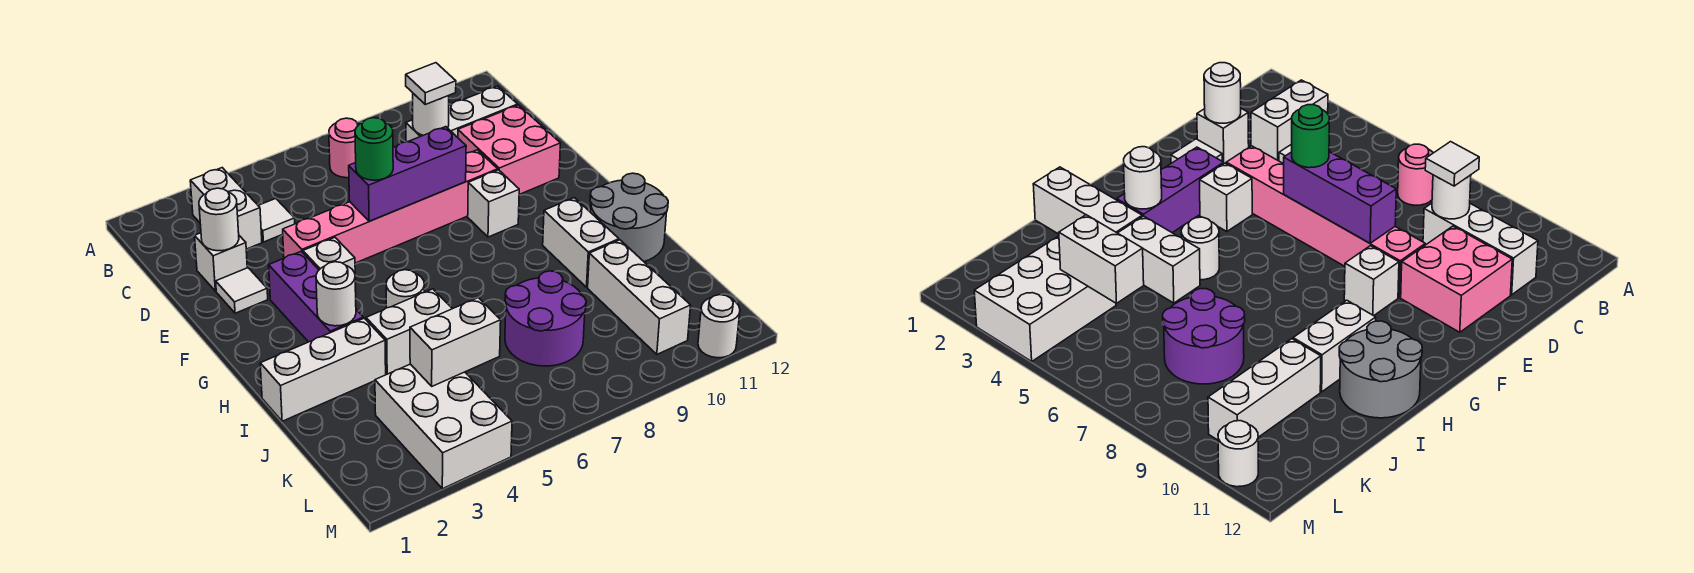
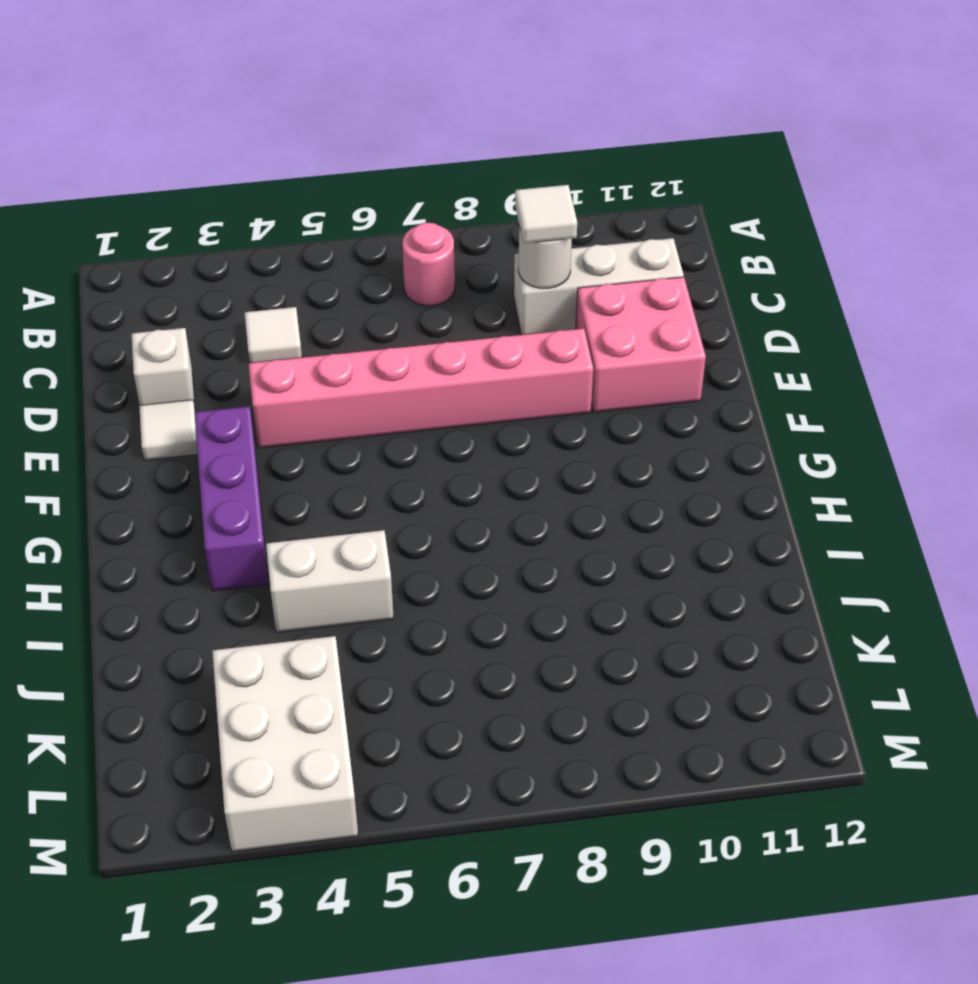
none -> white 1x2 brick [190,168,262,249]
none -> white 1x1 brick [303,238,356,291]
none -> white 1x1 brick [468,170,519,237]

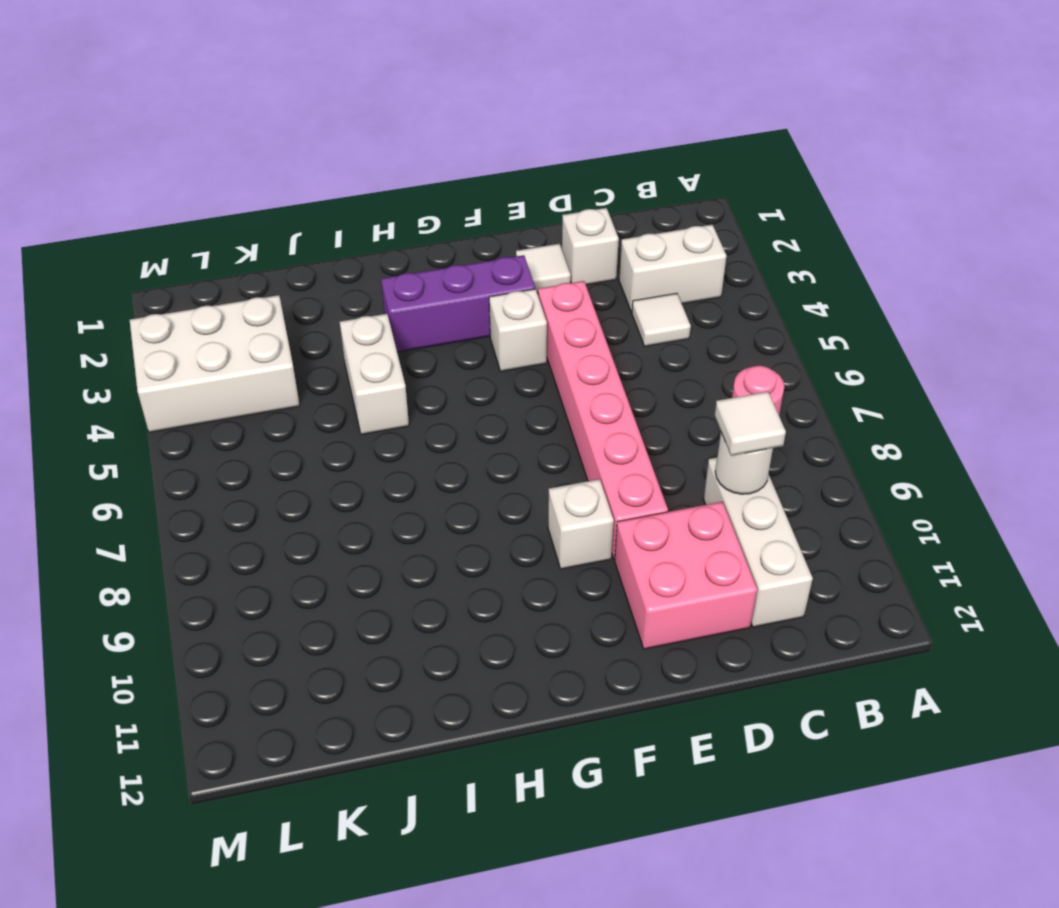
none -> white 1x1 round brick [386,270,424,308]
none -> white 1x2 brick [543,198,619,287]
none -> grey 2x2 round brick [590,173,668,262]

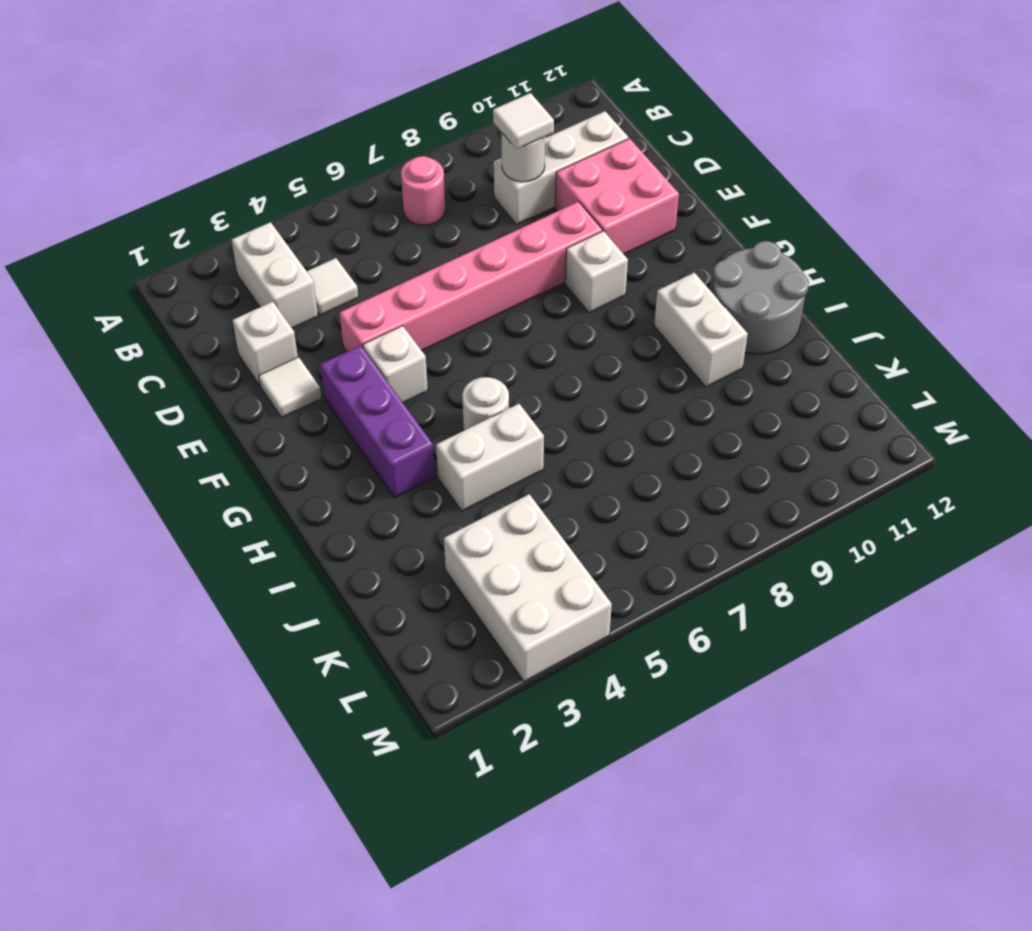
none -> white 1x3 brick [260,318,386,421]
none -> purple 2x2 round brick [505,271,586,366]
none -> white 1x3 brick [588,240,691,354]

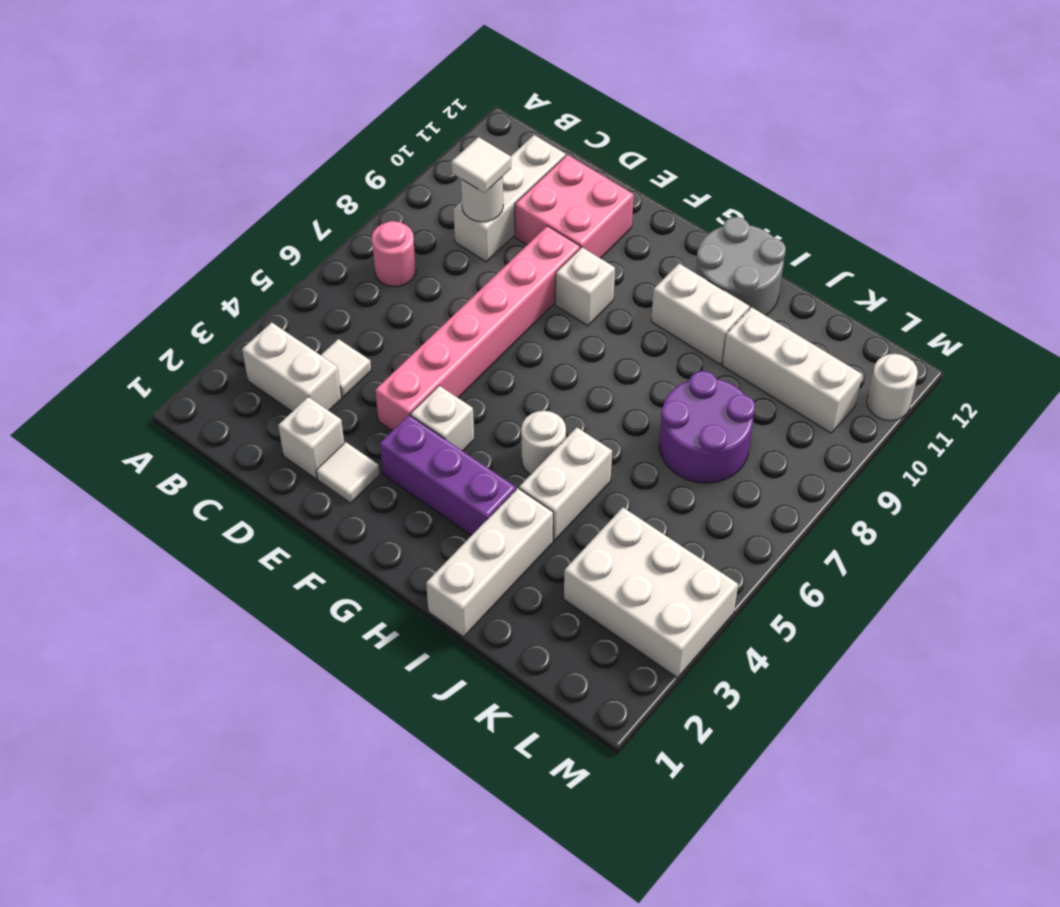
none -> white 1x1 round brick [199,188,239,251]
none -> purple 1x3 brick [349,127,466,221]
none -> white 1x1 round brick [316,262,356,326]

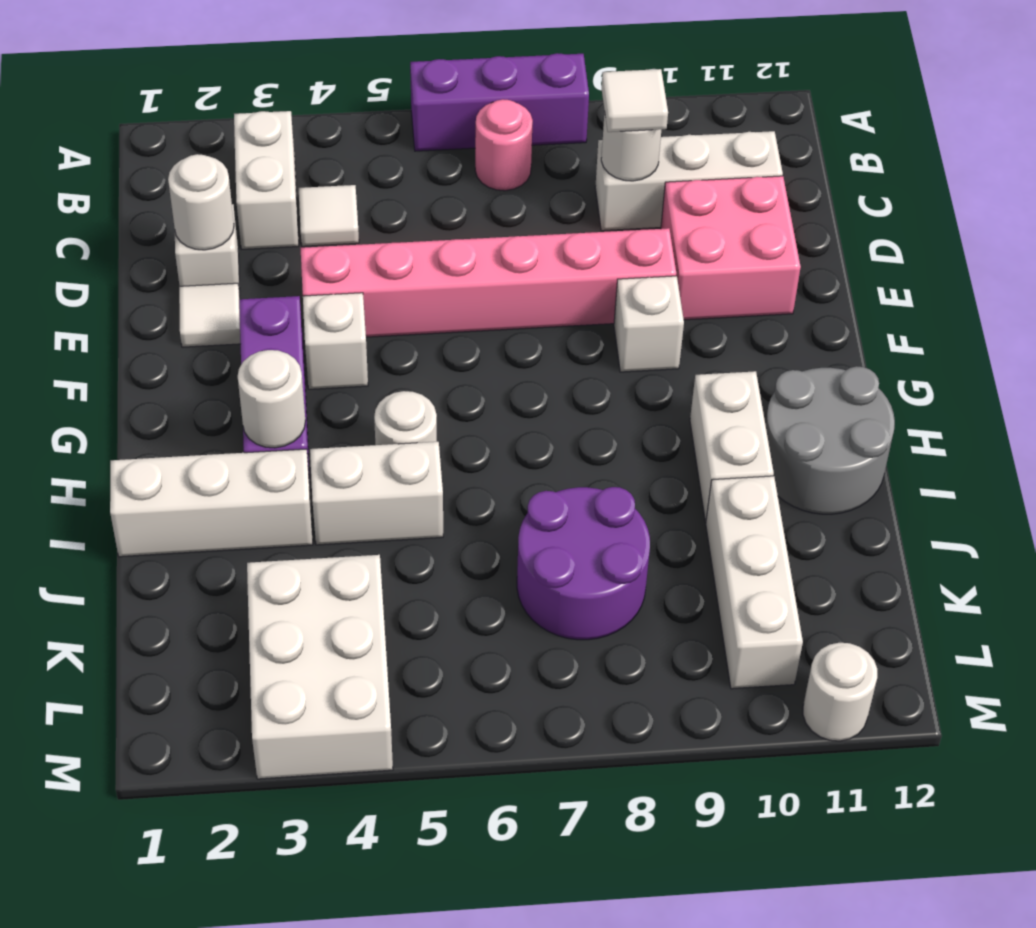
purple 1x3 brick [410,53,589,151] -> purple 1x3 brick moved to [349,127,466,221]
none -> white 1x2 brick [410,298,501,386]
none -> green 1x1 round brick [355,118,393,180]

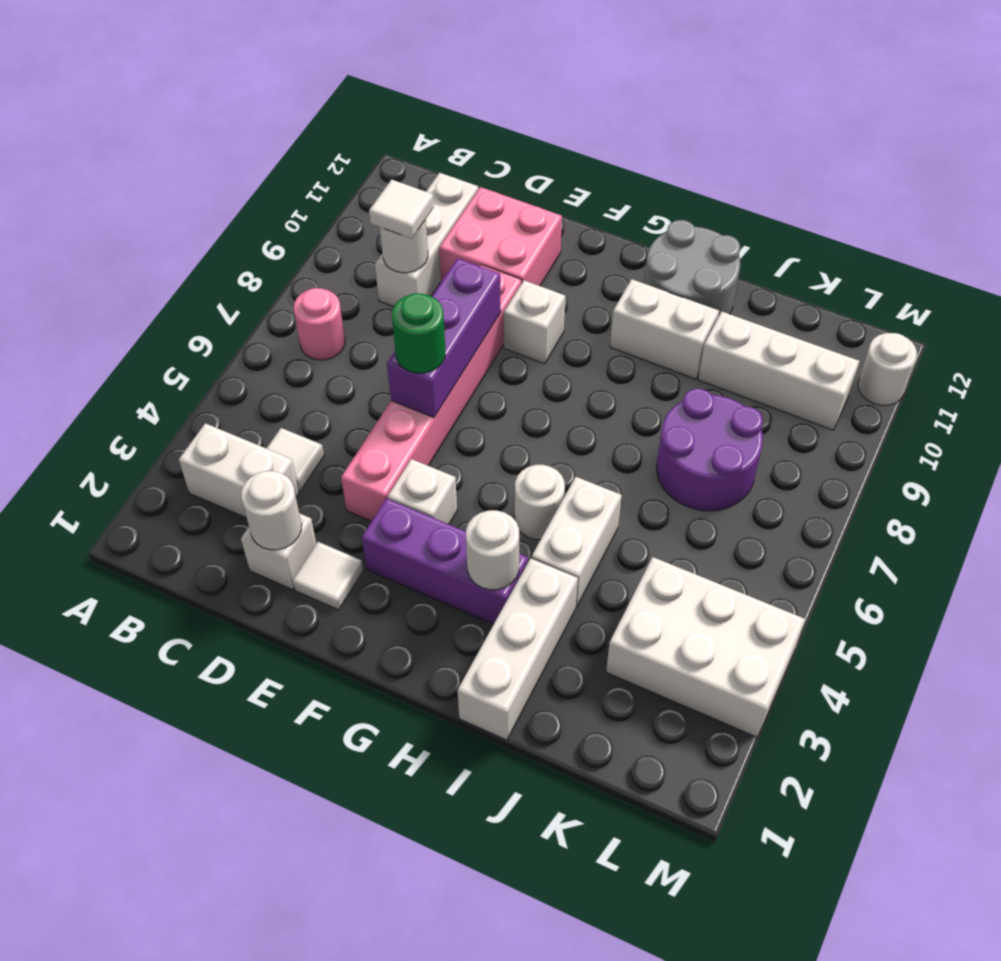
none -> white 1x2 brick [410,298,501,386]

Work task
The copy should hold exactly the lines from the line containing "none -> white 1x1 brick [468,170,519,237]" through the last line of the records, both included, and no pictures or other lines.

Task output
none -> white 1x1 brick [468,170,519,237]

none -> white 1x1 round brick [386,270,424,308]
none -> white 1x2 brick [543,198,619,287]
none -> grey 2x2 round brick [590,173,668,262]

none -> white 1x3 brick [260,318,386,421]
none -> purple 2x2 round brick [505,271,586,366]
none -> white 1x3 brick [588,240,691,354]

none -> white 1x1 round brick [199,188,239,251]
none -> purple 1x3 brick [349,127,466,221]
none -> white 1x1 round brick [316,262,356,326]

purple 1x3 brick [410,53,589,151] -> purple 1x3 brick moved to [349,127,466,221]
none -> white 1x2 brick [410,298,501,386]
none -> green 1x1 round brick [355,118,393,180]

none -> white 1x2 brick [410,298,501,386]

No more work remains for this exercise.